[BEGIN Materials provided]

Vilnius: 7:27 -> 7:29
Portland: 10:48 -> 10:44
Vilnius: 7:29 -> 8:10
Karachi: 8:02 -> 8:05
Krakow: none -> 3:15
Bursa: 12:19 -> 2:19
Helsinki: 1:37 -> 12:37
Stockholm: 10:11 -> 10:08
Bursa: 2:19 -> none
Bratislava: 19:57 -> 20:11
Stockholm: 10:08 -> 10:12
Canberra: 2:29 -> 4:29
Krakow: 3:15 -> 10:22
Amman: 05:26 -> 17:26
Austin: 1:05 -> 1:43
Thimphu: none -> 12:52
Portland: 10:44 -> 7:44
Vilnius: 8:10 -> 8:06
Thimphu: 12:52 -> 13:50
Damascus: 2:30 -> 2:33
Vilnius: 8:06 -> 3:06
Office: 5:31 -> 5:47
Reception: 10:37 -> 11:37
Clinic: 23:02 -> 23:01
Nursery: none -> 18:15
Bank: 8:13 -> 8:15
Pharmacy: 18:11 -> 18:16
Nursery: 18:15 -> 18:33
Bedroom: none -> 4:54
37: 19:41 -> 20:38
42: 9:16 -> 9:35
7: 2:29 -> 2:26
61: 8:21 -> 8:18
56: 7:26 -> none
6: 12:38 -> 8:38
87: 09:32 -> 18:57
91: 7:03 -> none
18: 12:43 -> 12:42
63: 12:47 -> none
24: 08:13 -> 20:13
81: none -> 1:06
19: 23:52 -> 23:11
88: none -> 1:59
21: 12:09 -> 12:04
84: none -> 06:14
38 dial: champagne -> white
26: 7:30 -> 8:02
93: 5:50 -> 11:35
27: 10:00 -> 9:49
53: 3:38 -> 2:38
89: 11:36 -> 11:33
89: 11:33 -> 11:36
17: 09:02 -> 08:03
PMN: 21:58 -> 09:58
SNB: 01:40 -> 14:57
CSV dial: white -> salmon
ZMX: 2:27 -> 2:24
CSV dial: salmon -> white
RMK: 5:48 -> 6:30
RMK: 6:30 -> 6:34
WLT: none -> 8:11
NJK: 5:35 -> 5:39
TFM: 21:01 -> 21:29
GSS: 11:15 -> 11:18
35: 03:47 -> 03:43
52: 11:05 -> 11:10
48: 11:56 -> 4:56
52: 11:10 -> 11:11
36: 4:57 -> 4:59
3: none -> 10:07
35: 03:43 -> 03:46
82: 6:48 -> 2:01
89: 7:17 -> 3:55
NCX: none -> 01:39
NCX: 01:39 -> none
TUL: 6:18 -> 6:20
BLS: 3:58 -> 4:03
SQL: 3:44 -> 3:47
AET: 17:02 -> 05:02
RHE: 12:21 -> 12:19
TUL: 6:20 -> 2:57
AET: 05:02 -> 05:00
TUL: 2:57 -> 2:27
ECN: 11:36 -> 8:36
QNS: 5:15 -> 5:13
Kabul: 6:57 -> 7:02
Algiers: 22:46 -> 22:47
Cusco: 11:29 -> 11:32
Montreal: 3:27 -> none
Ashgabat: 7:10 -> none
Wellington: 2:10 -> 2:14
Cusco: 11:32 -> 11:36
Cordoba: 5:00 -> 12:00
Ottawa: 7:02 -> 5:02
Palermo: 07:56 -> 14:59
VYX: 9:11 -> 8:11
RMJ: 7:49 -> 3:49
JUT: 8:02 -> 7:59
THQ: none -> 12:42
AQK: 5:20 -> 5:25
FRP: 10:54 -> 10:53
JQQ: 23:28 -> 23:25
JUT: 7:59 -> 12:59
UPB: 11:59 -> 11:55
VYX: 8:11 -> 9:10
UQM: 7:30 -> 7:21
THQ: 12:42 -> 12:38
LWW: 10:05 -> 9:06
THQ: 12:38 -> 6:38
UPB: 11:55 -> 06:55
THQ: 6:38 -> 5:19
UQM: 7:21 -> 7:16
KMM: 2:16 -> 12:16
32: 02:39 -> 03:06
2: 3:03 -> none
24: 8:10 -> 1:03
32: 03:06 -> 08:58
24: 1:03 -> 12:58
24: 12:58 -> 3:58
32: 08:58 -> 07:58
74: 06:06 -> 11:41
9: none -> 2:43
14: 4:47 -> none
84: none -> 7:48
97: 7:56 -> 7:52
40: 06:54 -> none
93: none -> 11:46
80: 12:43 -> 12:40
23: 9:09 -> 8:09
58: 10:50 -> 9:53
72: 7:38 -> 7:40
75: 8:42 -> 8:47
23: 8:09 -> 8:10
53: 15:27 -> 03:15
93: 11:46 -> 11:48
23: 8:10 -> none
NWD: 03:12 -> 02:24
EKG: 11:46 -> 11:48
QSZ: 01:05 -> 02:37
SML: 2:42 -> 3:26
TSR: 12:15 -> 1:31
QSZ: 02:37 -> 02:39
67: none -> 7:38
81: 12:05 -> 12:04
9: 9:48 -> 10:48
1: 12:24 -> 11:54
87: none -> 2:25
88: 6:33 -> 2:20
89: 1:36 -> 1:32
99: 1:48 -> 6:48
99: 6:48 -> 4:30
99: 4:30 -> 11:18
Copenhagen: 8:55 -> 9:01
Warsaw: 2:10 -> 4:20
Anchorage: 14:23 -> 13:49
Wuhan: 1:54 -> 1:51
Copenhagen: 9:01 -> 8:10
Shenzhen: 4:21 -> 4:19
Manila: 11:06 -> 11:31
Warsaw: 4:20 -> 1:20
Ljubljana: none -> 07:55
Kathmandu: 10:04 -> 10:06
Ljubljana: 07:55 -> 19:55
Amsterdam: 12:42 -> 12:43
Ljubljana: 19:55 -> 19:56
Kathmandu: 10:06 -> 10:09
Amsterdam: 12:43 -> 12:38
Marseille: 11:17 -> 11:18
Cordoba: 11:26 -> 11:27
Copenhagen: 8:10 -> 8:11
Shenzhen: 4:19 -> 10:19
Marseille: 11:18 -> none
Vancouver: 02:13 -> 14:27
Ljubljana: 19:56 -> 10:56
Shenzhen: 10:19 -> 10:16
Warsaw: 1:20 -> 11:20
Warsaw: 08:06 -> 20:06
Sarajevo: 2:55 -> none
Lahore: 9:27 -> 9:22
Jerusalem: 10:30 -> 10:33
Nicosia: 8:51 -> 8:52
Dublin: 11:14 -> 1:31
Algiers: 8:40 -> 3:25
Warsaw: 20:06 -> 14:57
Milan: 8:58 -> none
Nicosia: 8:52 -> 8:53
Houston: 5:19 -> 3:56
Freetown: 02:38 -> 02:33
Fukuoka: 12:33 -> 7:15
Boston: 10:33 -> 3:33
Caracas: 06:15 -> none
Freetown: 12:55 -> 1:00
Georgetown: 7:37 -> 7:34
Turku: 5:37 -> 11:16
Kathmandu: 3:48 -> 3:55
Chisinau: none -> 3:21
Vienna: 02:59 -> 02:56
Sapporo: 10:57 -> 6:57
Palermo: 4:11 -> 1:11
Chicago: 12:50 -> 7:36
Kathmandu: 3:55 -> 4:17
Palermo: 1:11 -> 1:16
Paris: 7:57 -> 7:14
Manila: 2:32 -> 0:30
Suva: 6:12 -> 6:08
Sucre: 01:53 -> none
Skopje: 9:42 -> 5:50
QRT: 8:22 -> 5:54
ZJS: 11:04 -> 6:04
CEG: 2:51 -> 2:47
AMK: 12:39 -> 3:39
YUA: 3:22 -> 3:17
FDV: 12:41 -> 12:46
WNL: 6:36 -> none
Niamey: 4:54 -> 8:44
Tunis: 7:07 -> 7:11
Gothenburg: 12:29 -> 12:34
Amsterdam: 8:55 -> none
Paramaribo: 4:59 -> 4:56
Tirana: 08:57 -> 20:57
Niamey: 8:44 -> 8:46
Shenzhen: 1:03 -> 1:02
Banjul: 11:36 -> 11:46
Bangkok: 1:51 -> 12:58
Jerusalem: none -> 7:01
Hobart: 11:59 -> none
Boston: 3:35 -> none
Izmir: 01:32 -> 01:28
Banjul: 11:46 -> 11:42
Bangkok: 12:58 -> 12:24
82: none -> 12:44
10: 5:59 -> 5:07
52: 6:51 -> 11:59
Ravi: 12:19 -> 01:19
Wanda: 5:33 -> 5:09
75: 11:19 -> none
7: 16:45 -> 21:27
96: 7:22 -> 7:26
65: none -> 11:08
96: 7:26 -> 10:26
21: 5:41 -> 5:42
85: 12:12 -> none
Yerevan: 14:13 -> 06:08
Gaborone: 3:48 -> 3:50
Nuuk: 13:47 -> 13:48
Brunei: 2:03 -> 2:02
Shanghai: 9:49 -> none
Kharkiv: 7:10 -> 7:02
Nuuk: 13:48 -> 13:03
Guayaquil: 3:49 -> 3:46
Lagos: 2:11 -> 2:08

[END Materials provided]

Direction: Write out the lines from the very first one through the line that holds "48: 11:56 -> 4:56", both included, with nothing changed.

Answer to this problem:
Vilnius: 7:27 -> 7:29
Portland: 10:48 -> 10:44
Vilnius: 7:29 -> 8:10
Karachi: 8:02 -> 8:05
Krakow: none -> 3:15
Bursa: 12:19 -> 2:19
Helsinki: 1:37 -> 12:37
Stockholm: 10:11 -> 10:08
Bursa: 2:19 -> none
Bratislava: 19:57 -> 20:11
Stockholm: 10:08 -> 10:12
Canberra: 2:29 -> 4:29
Krakow: 3:15 -> 10:22
Amman: 05:26 -> 17:26
Austin: 1:05 -> 1:43
Thimphu: none -> 12:52
Portland: 10:44 -> 7:44
Vilnius: 8:10 -> 8:06
Thimphu: 12:52 -> 13:50
Damascus: 2:30 -> 2:33
Vilnius: 8:06 -> 3:06
Office: 5:31 -> 5:47
Reception: 10:37 -> 11:37
Clinic: 23:02 -> 23:01
Nursery: none -> 18:15
Bank: 8:13 -> 8:15
Pharmacy: 18:11 -> 18:16
Nursery: 18:15 -> 18:33
Bedroom: none -> 4:54
37: 19:41 -> 20:38
42: 9:16 -> 9:35
7: 2:29 -> 2:26
61: 8:21 -> 8:18
56: 7:26 -> none
6: 12:38 -> 8:38
87: 09:32 -> 18:57
91: 7:03 -> none
18: 12:43 -> 12:42
63: 12:47 -> none
24: 08:13 -> 20:13
81: none -> 1:06
19: 23:52 -> 23:11
88: none -> 1:59
21: 12:09 -> 12:04
84: none -> 06:14
38 dial: champagne -> white
26: 7:30 -> 8:02
93: 5:50 -> 11:35
27: 10:00 -> 9:49
53: 3:38 -> 2:38
89: 11:36 -> 11:33
89: 11:33 -> 11:36
17: 09:02 -> 08:03
PMN: 21:58 -> 09:58
SNB: 01:40 -> 14:57
CSV dial: white -> salmon
ZMX: 2:27 -> 2:24
CSV dial: salmon -> white
RMK: 5:48 -> 6:30
RMK: 6:30 -> 6:34
WLT: none -> 8:11
NJK: 5:35 -> 5:39
TFM: 21:01 -> 21:29
GSS: 11:15 -> 11:18
35: 03:47 -> 03:43
52: 11:05 -> 11:10
48: 11:56 -> 4:56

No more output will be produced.